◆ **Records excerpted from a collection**
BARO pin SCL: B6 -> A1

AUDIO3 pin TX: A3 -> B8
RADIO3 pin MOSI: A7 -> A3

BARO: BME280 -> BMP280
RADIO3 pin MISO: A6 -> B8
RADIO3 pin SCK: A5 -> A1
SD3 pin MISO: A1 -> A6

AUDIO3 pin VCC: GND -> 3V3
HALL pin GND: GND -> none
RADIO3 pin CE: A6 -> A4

◆ **About this exercise**
Every record shown above must be echoed exactly.

◆ **Exercise response**
BARO pin SCL: B6 -> A1

AUDIO3 pin TX: A3 -> B8
RADIO3 pin MOSI: A7 -> A3

BARO: BME280 -> BMP280
RADIO3 pin MISO: A6 -> B8
RADIO3 pin SCK: A5 -> A1
SD3 pin MISO: A1 -> A6

AUDIO3 pin VCC: GND -> 3V3
HALL pin GND: GND -> none
RADIO3 pin CE: A6 -> A4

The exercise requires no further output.